Task input
════════════════

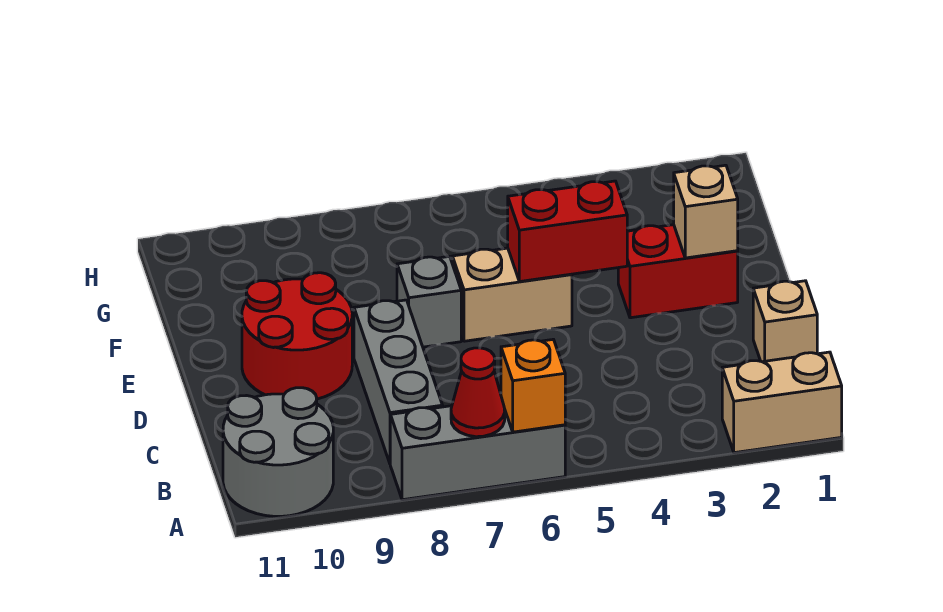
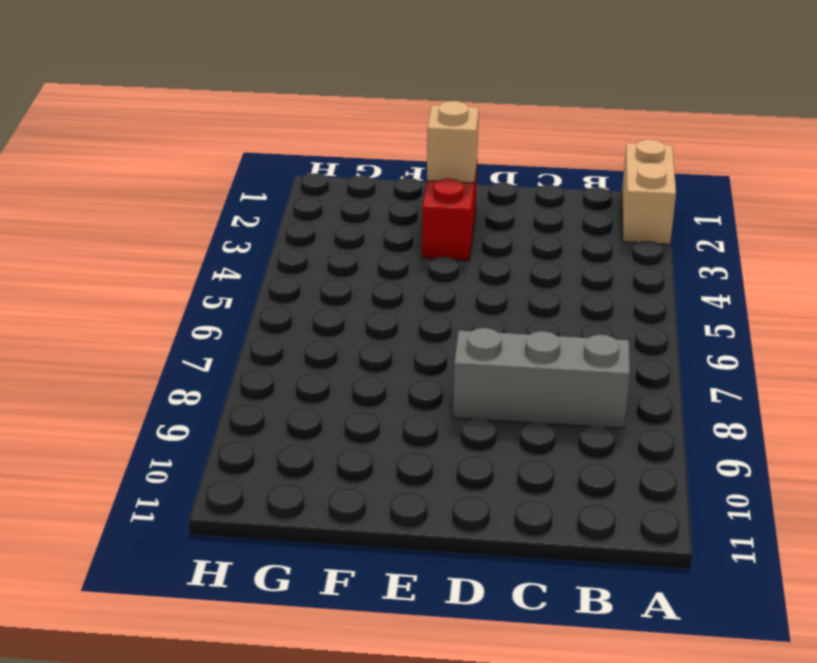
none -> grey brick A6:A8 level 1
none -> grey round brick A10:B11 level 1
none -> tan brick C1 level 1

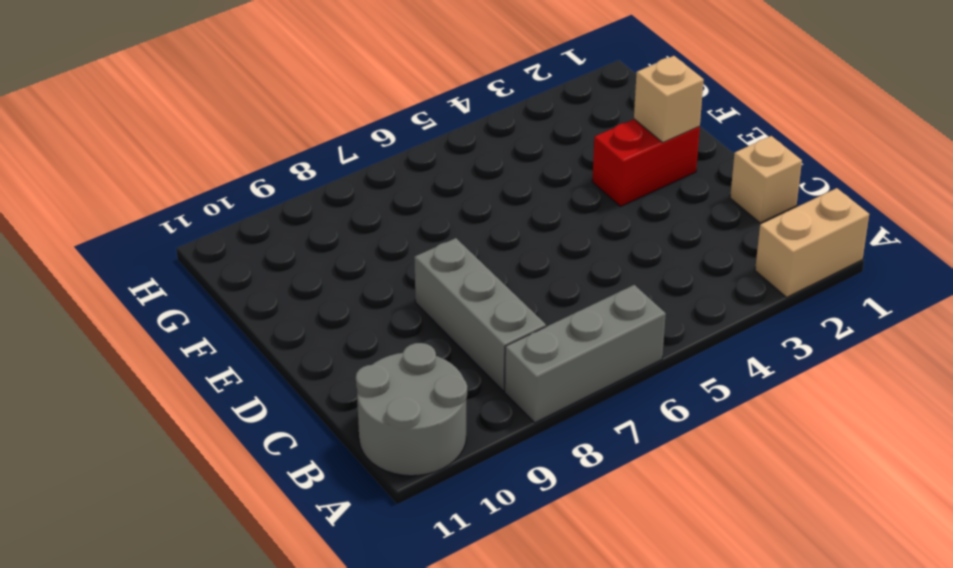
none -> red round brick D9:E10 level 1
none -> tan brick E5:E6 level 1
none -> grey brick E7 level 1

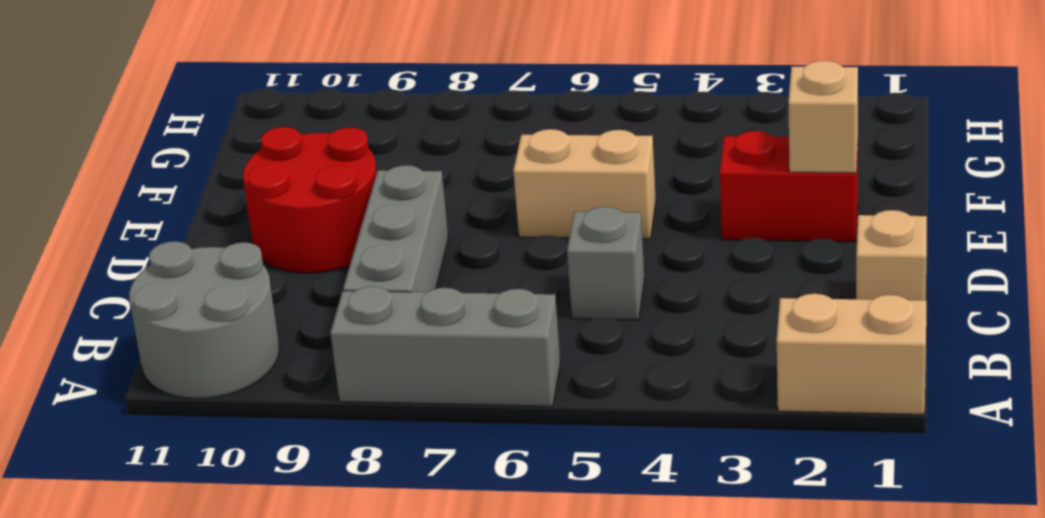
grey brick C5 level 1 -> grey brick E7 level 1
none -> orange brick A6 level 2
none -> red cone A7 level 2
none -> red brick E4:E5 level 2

════════════════

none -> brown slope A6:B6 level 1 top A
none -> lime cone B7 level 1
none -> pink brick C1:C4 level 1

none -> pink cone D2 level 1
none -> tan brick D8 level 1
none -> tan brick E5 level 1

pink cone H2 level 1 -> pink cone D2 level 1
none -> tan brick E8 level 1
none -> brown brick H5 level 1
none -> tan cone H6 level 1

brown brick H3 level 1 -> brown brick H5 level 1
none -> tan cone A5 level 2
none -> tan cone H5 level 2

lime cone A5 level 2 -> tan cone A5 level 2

════════════════

What to do
Using the data above, set down each line from the line with "none -> grey brick E7 level 1" to the line with "none -> red brick E4:E5 level 2" exactly, both ends included, and leave the pictures behind. Nothing else belongs.

Completed task
none -> grey brick E7 level 1

grey brick C5 level 1 -> grey brick E7 level 1
none -> orange brick A6 level 2
none -> red cone A7 level 2
none -> red brick E4:E5 level 2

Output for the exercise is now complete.